§ **Task item**
Copy each line from the records below in which the word "niebieski" is found.

§ **Data to use**

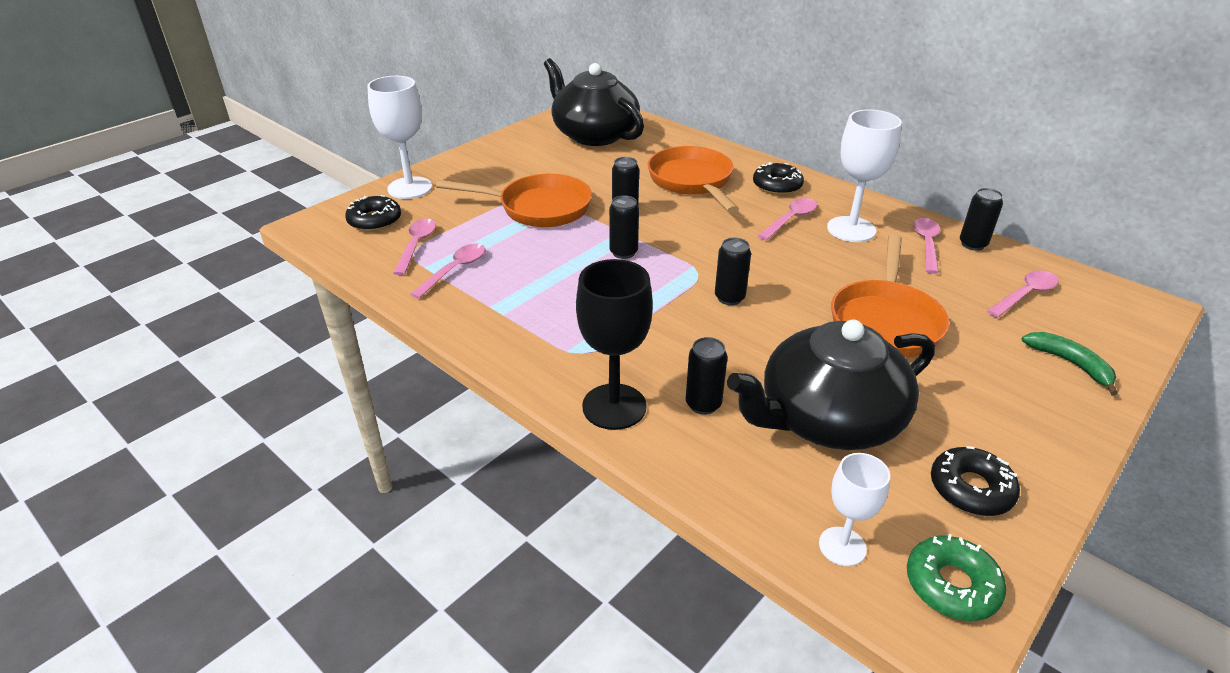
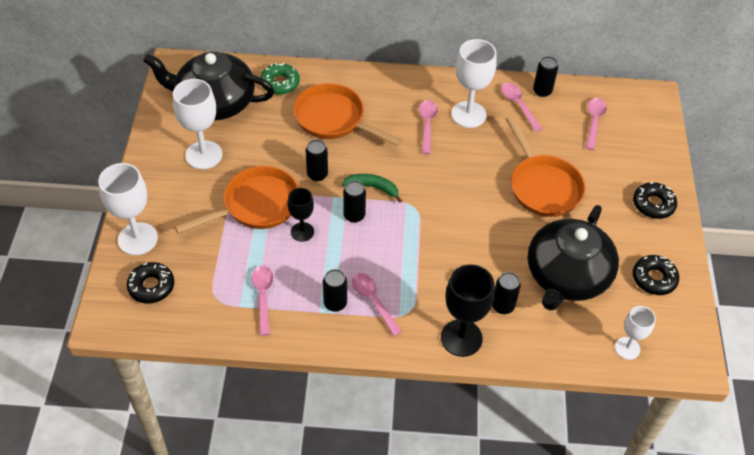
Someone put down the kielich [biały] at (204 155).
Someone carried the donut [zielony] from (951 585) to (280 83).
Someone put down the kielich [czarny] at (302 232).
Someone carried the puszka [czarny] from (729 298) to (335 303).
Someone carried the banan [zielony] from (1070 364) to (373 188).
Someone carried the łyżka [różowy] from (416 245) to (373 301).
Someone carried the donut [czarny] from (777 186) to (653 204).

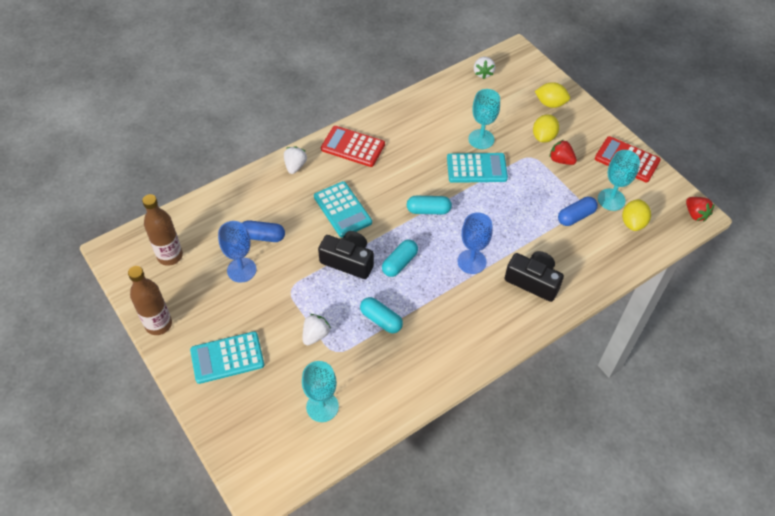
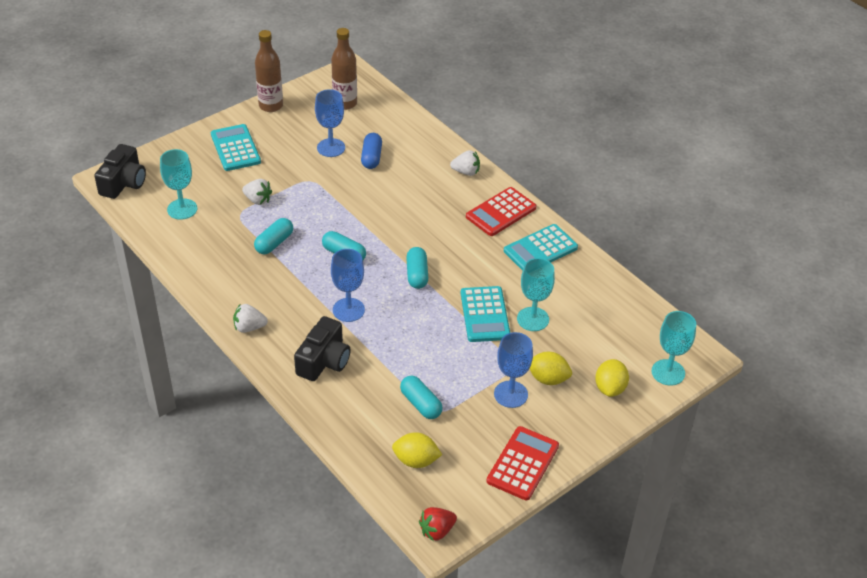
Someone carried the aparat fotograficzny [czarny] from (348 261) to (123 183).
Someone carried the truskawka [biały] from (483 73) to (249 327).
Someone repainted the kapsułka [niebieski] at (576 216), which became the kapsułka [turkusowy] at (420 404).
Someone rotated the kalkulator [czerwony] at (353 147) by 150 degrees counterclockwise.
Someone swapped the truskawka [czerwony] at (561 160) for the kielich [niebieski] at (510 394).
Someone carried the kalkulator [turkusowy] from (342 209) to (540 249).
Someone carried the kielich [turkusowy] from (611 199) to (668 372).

§ **Written response**
Someone repainted the kapsułka [niebieski] at (576 216), which became the kapsułka [turkusowy] at (420 404).
Someone swapped the truskawka [czerwony] at (561 160) for the kielich [niebieski] at (510 394).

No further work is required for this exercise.